-- EXERCISE AIM --
Your task is to give the number of lines below that contain "size". Give no other text.

(RECORDS SUPPLIED begins)

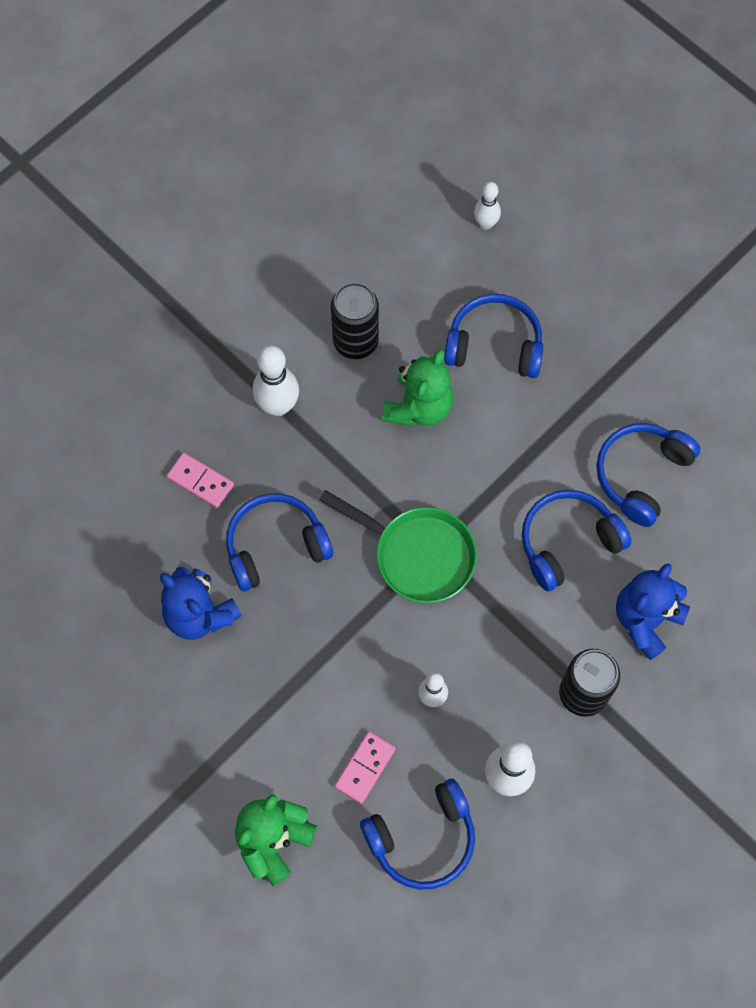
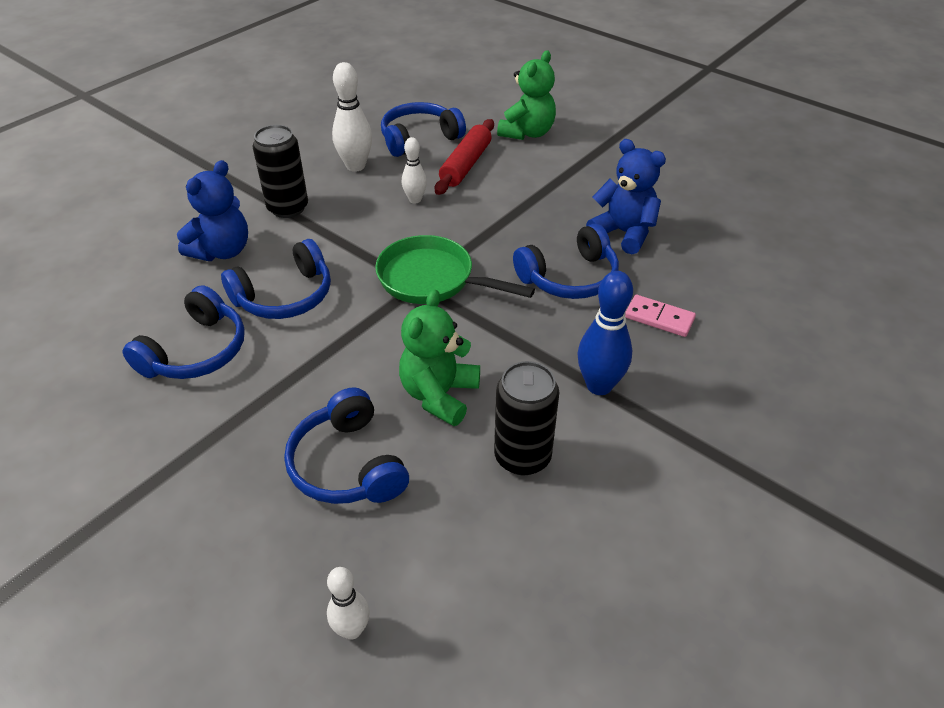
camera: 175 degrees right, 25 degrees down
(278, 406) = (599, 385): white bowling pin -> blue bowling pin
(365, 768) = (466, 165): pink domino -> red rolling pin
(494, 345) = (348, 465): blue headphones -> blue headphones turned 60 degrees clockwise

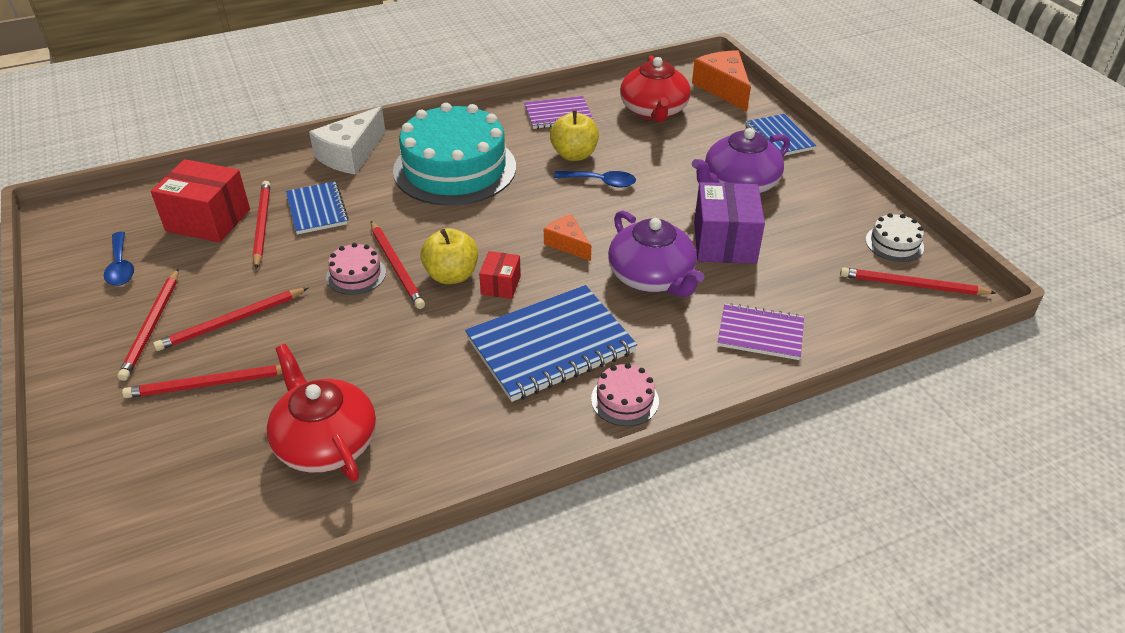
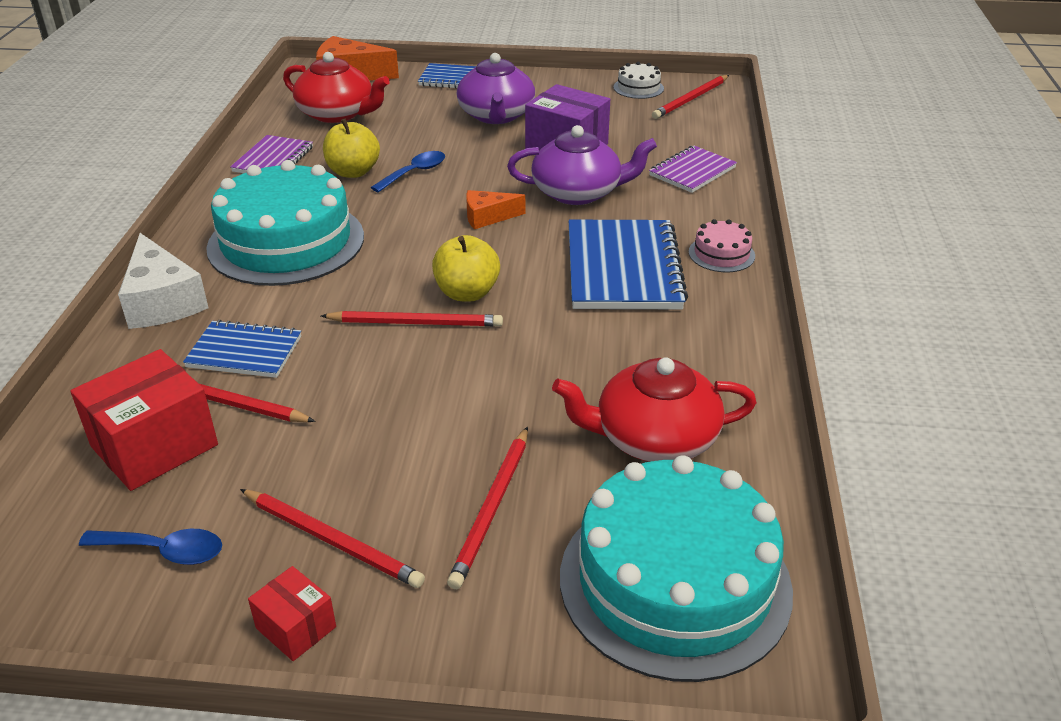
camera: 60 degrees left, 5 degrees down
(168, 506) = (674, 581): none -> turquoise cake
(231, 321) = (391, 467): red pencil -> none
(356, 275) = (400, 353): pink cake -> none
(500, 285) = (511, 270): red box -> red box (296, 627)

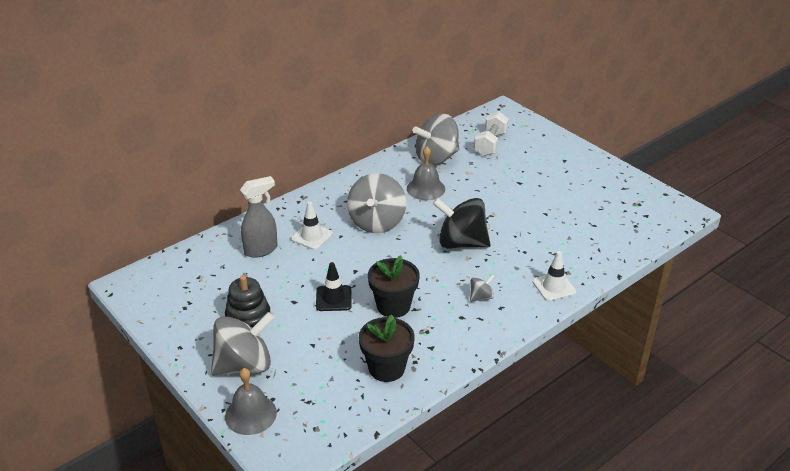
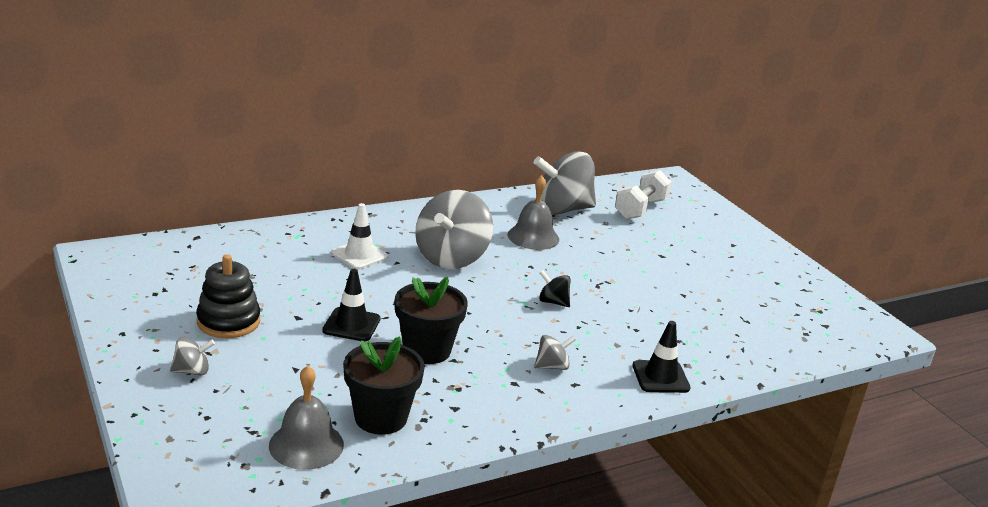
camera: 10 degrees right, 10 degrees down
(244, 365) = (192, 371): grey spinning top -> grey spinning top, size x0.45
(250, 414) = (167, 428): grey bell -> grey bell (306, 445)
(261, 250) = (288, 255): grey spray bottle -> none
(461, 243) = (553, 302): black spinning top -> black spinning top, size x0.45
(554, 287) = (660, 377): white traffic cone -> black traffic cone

(RECORDS SUPPLIED ends)

-- ANSWER BELOW --
2